- DIRECTIONS -
Copy out all of the records below line for line, without changing anything.

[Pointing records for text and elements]

** START **

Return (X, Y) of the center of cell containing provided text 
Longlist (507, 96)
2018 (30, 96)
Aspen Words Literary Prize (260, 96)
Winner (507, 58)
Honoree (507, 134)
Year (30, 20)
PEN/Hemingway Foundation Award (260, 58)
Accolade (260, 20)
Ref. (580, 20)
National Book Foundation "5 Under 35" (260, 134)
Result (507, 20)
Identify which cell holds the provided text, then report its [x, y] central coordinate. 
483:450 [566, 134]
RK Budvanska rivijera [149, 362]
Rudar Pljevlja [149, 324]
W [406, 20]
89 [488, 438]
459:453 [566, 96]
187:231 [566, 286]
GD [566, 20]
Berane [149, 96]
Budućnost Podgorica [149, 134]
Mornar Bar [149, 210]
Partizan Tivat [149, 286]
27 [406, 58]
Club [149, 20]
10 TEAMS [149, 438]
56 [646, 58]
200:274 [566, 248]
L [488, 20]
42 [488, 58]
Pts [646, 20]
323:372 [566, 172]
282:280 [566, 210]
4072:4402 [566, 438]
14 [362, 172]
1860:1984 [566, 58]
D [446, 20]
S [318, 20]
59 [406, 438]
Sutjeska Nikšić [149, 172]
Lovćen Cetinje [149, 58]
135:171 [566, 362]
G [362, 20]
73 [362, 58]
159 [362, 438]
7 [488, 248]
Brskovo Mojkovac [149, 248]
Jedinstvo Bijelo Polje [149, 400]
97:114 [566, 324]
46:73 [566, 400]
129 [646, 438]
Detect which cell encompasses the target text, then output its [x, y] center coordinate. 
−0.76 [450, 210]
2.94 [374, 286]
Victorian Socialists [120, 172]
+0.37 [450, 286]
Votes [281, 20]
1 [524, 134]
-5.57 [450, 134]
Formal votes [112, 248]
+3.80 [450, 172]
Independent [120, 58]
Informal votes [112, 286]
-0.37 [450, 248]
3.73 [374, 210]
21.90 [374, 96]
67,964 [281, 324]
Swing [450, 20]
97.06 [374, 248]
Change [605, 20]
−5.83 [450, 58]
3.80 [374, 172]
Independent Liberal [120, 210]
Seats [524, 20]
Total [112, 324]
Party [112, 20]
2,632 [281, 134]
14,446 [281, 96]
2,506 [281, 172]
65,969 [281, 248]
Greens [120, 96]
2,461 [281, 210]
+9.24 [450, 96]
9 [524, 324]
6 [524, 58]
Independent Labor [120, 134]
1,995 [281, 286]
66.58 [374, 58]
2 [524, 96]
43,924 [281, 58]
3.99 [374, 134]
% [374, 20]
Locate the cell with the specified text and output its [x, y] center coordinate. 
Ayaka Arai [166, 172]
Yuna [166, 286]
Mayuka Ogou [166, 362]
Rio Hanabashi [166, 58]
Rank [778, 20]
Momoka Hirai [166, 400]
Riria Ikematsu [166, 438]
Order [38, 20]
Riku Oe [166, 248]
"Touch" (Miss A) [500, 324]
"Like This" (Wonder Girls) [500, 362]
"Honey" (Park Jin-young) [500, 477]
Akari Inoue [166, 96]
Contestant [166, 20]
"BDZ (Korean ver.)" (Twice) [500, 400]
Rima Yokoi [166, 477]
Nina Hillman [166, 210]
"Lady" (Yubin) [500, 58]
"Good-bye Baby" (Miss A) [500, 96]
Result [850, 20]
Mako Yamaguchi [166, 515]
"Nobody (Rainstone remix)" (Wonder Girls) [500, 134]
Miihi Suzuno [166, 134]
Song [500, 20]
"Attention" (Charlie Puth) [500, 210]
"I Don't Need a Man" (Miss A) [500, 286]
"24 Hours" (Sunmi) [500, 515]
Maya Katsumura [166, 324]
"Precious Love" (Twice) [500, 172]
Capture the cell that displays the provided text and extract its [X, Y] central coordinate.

** END **

- RESULT -
Return (X, Y) of the center of cell containing provided text 
Longlist (507, 96)
2018 (30, 96)
Aspen Words Literary Prize (260, 96)
Winner (507, 58)
Honoree (507, 134)
Year (30, 20)
PEN/Hemingway Foundation Award (260, 58)
Accolade (260, 20)
Ref. (580, 20)
National Book Foundation "5 Under 35" (260, 134)
Result (507, 20)
Identify which cell holds the provided text, then report its [x, y] central coordinate. 
483:450 [566, 134]
RK Budvanska rivijera [149, 362]
Rudar Pljevlja [149, 324]
W [406, 20]
89 [488, 438]
459:453 [566, 96]
187:231 [566, 286]
GD [566, 20]
Berane [149, 96]
Budućnost Podgorica [149, 134]
Mornar Bar [149, 210]
Partizan Tivat [149, 286]
27 [406, 58]
Club [149, 20]
10 TEAMS [149, 438]
56 [646, 58]
200:274 [566, 248]
L [488, 20]
42 [488, 58]
Pts [646, 20]
323:372 [566, 172]
282:280 [566, 210]
4072:4402 [566, 438]
14 [362, 172]
1860:1984 [566, 58]
D [446, 20]
S [318, 20]
59 [406, 438]
Sutjeska Nikšić [149, 172]
Lovćen Cetinje [149, 58]
135:171 [566, 362]
G [362, 20]
73 [362, 58]
159 [362, 438]
7 [488, 248]
Brskovo Mojkovac [149, 248]
Jedinstvo Bijelo Polje [149, 400]
97:114 [566, 324]
46:73 [566, 400]
129 [646, 438]
Detect which cell encompasses the target text, then output its [x, y] center coordinate. 
−0.76 [450, 210]
2.94 [374, 286]
Victorian Socialists [120, 172]
+0.37 [450, 286]
Votes [281, 20]
1 [524, 134]
-5.57 [450, 134]
Formal votes [112, 248]
+3.80 [450, 172]
Independent [120, 58]
Informal votes [112, 286]
-0.37 [450, 248]
3.73 [374, 210]
21.90 [374, 96]
67,964 [281, 324]
Swing [450, 20]
97.06 [374, 248]
Change [605, 20]
−5.83 [450, 58]
3.80 [374, 172]
Independent Liberal [120, 210]
Seats [524, 20]
Total [112, 324]
Party [112, 20]
2,632 [281, 134]
14,446 [281, 96]
2,506 [281, 172]
65,969 [281, 248]
Greens [120, 96]
2,461 [281, 210]
+9.24 [450, 96]
9 [524, 324]
6 [524, 58]
Independent Labor [120, 134]
1,995 [281, 286]
66.58 [374, 58]
2 [524, 96]
43,924 [281, 58]
3.99 [374, 134]
% [374, 20]
Locate the cell with the specified text and output its [x, y] center coordinate. 
Ayaka Arai [166, 172]
Yuna [166, 286]
Mayuka Ogou [166, 362]
Rio Hanabashi [166, 58]
Rank [778, 20]
Momoka Hirai [166, 400]
Riria Ikematsu [166, 438]
Order [38, 20]
Riku Oe [166, 248]
"Touch" (Miss A) [500, 324]
"Like This" (Wonder Girls) [500, 362]
"Honey" (Park Jin-young) [500, 477]
Akari Inoue [166, 96]
Contestant [166, 20]
"BDZ (Korean ver.)" (Twice) [500, 400]
Rima Yokoi [166, 477]
Nina Hillman [166, 210]
"Lady" (Yubin) [500, 58]
"Good-bye Baby" (Miss A) [500, 96]
Result [850, 20]
Mako Yamaguchi [166, 515]
"Nobody (Rainstone remix)" (Wonder Girls) [500, 134]
Miihi Suzuno [166, 134]
Song [500, 20]
"Attention" (Charlie Puth) [500, 210]
"I Don't Need a Man" (Miss A) [500, 286]
"24 Hours" (Sunmi) [500, 515]
Maya Katsumura [166, 324]
"Precious Love" (Twice) [500, 172]
Capture the cell that displays the provided text and extract its [X, Y] central coordinate.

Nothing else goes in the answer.